**Task details**
Each line of the data that includes "bottle" must be copied.

Scene edit records
--------------------

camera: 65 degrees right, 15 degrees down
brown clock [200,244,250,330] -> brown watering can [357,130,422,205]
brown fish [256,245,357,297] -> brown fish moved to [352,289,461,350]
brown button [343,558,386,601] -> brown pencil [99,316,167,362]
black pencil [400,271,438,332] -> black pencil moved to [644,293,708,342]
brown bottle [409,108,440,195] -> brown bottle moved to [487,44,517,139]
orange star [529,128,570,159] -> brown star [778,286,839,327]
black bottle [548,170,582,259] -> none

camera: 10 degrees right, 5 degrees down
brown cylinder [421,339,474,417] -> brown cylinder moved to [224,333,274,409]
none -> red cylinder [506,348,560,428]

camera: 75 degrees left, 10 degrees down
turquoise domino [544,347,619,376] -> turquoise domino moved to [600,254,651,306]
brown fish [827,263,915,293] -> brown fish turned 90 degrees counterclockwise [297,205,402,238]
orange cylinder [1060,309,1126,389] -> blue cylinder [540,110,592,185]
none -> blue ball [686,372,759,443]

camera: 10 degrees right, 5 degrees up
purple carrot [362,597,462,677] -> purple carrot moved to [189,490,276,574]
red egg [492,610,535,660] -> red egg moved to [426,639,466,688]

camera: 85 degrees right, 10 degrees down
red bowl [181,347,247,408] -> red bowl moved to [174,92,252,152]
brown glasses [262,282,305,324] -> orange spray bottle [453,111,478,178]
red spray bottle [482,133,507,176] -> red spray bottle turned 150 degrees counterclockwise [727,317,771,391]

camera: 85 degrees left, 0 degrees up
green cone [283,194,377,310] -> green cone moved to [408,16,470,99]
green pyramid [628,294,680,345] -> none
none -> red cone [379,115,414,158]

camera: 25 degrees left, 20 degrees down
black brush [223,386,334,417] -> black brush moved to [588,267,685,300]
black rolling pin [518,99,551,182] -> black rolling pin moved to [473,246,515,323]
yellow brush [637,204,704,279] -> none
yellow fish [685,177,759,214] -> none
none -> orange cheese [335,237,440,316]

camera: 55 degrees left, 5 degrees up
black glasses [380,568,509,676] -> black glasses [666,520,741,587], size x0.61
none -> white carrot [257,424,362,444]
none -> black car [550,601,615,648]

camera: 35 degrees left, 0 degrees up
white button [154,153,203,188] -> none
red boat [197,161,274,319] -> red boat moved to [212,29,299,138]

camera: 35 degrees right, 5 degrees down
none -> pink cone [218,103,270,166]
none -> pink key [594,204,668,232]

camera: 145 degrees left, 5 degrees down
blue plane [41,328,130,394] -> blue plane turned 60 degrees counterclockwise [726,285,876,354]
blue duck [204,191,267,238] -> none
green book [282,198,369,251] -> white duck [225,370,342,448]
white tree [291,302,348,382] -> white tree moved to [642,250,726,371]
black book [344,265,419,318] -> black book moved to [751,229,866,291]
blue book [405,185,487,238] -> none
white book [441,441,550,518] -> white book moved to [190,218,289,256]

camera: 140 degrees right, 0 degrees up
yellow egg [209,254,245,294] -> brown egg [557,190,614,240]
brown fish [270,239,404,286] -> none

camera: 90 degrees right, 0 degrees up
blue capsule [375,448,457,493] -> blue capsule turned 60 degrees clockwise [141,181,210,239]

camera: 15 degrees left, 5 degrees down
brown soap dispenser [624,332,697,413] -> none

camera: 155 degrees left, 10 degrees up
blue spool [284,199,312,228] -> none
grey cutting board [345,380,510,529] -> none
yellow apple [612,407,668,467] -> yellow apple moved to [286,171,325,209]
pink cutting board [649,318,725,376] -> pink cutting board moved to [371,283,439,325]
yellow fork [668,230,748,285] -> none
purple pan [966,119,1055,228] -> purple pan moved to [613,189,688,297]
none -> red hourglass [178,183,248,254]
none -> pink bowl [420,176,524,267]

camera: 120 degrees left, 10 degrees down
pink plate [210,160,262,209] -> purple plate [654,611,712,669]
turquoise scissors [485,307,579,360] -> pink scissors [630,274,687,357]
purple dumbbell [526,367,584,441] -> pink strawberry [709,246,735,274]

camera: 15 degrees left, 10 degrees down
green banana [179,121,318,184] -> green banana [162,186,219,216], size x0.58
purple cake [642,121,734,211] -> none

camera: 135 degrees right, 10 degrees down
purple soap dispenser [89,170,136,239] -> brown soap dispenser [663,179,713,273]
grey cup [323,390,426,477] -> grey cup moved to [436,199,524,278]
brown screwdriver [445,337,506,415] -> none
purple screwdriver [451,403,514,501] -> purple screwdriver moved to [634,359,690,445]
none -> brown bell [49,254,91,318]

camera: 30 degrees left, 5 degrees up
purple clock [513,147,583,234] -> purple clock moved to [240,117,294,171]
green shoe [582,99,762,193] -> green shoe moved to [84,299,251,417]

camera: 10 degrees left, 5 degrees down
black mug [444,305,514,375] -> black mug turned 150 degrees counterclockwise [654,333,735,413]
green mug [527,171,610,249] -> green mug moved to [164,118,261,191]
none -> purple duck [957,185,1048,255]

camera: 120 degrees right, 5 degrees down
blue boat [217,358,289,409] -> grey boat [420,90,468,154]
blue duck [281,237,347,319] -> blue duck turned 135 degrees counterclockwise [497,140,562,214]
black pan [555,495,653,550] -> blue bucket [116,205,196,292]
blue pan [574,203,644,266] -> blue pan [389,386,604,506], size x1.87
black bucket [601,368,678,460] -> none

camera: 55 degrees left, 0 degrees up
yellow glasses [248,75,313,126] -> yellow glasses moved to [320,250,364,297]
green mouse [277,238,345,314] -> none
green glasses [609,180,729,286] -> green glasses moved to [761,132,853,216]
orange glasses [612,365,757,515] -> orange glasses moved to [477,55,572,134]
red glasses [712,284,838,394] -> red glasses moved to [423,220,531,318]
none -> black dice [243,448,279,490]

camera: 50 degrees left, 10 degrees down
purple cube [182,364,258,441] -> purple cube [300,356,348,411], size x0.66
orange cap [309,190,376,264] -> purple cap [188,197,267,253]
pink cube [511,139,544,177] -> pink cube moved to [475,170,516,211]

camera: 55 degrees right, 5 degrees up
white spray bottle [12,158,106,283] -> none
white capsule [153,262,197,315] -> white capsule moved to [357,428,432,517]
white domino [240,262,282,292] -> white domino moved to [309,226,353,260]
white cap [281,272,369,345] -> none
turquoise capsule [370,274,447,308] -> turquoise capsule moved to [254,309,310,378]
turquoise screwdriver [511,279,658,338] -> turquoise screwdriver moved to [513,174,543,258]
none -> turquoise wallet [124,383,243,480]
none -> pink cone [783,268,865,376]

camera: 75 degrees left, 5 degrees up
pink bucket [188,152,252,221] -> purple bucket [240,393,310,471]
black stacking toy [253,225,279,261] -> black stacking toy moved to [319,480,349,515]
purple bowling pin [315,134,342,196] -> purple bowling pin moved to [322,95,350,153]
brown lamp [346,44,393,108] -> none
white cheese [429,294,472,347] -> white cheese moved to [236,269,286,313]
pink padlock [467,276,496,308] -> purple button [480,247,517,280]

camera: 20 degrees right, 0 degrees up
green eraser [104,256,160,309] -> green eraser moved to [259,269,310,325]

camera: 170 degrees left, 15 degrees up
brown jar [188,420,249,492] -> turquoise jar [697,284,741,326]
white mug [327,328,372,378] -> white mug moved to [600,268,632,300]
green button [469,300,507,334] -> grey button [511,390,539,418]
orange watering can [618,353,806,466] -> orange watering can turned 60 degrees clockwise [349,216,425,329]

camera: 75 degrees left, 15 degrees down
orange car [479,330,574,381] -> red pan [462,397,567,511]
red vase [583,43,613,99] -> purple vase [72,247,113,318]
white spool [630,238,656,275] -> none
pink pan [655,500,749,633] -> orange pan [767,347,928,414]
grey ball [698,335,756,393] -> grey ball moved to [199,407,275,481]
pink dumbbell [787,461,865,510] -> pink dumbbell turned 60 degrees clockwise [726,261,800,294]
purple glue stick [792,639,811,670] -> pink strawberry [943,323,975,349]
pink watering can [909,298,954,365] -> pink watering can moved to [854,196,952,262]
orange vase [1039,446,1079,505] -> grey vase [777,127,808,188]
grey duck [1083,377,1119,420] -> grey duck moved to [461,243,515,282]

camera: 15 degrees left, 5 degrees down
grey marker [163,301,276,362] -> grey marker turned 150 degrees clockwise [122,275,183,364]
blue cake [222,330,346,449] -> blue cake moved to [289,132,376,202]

--------------------

**The answer**
brown bottle [409,108,440,195] -> brown bottle moved to [487,44,517,139]
black bottle [548,170,582,259] -> none
brown glasses [262,282,305,324] -> orange spray bottle [453,111,478,178]
red spray bottle [482,133,507,176] -> red spray bottle turned 150 degrees counterclockwise [727,317,771,391]
white spray bottle [12,158,106,283] -> none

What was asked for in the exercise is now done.